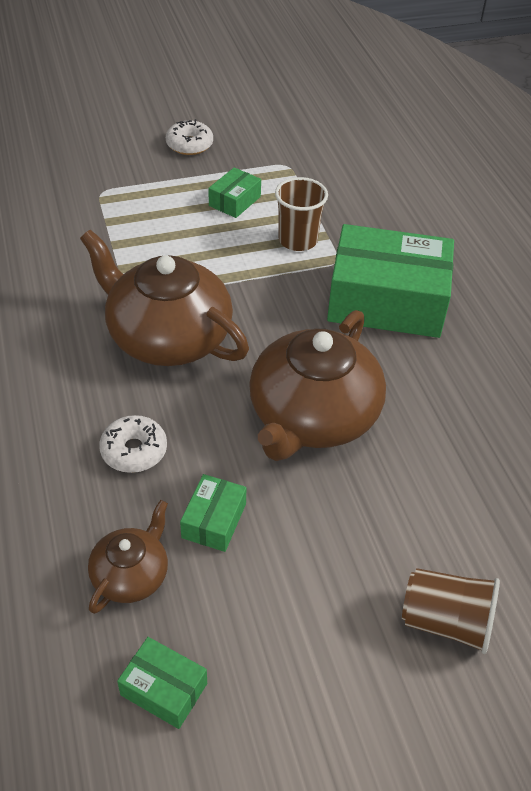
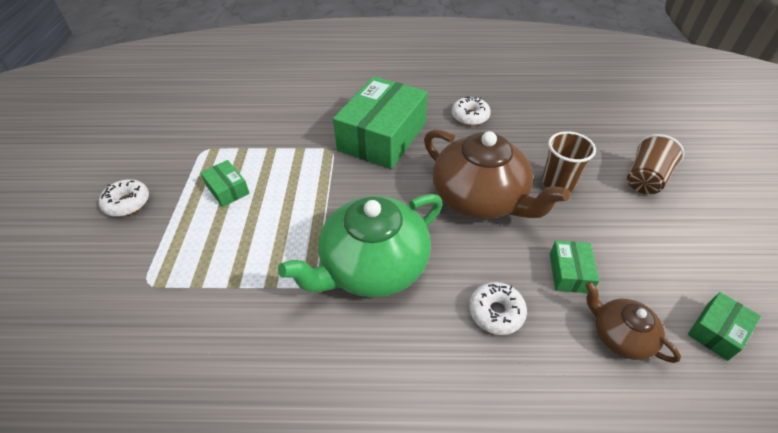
camera: 70 degrees left, 0 degrees up
(167, 336) = (372, 266): brown teapot -> green teapot
(214, 520) = (569, 273): green box -> green box turned 60 degrees clockwise
(298, 240) = (297, 164): brown cup -> brown cup (558, 183)
(485, 384) = (470, 116): none -> white donut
________________________________________
TASK: Restate the line containing "(298, 240) = (297, 164): brown" and every remaining line of the records word for word. Add nothing.

SOLUTION TO THIS EXERCISE:
(298, 240) = (297, 164): brown cup -> brown cup (558, 183)
(485, 384) = (470, 116): none -> white donut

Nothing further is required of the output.